Source data:
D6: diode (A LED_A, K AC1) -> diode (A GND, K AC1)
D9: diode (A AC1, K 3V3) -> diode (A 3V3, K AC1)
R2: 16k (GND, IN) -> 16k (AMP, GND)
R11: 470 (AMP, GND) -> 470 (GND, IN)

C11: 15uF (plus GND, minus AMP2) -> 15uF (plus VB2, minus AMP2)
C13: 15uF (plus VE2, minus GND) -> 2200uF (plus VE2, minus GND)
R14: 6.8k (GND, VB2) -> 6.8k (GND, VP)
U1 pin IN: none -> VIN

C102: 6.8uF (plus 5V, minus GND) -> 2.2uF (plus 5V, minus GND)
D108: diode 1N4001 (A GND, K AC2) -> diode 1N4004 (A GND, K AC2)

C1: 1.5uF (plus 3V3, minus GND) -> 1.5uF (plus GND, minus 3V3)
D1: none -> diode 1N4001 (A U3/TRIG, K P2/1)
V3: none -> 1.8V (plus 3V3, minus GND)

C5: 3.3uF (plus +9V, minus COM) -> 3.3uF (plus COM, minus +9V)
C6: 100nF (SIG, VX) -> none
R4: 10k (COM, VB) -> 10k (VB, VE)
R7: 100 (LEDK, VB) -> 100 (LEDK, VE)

Exercise:
Repeat the data above in full, word for word.

Your solution:
D6: diode (A LED_A, K AC1) -> diode (A GND, K AC1)
D9: diode (A AC1, K 3V3) -> diode (A 3V3, K AC1)
R2: 16k (GND, IN) -> 16k (AMP, GND)
R11: 470 (AMP, GND) -> 470 (GND, IN)

C11: 15uF (plus GND, minus AMP2) -> 15uF (plus VB2, minus AMP2)
C13: 15uF (plus VE2, minus GND) -> 2200uF (plus VE2, minus GND)
R14: 6.8k (GND, VB2) -> 6.8k (GND, VP)
U1 pin IN: none -> VIN

C102: 6.8uF (plus 5V, minus GND) -> 2.2uF (plus 5V, minus GND)
D108: diode 1N4001 (A GND, K AC2) -> diode 1N4004 (A GND, K AC2)

C1: 1.5uF (plus 3V3, minus GND) -> 1.5uF (plus GND, minus 3V3)
D1: none -> diode 1N4001 (A U3/TRIG, K P2/1)
V3: none -> 1.8V (plus 3V3, minus GND)

C5: 3.3uF (plus +9V, minus COM) -> 3.3uF (plus COM, minus +9V)
C6: 100nF (SIG, VX) -> none
R4: 10k (COM, VB) -> 10k (VB, VE)
R7: 100 (LEDK, VB) -> 100 (LEDK, VE)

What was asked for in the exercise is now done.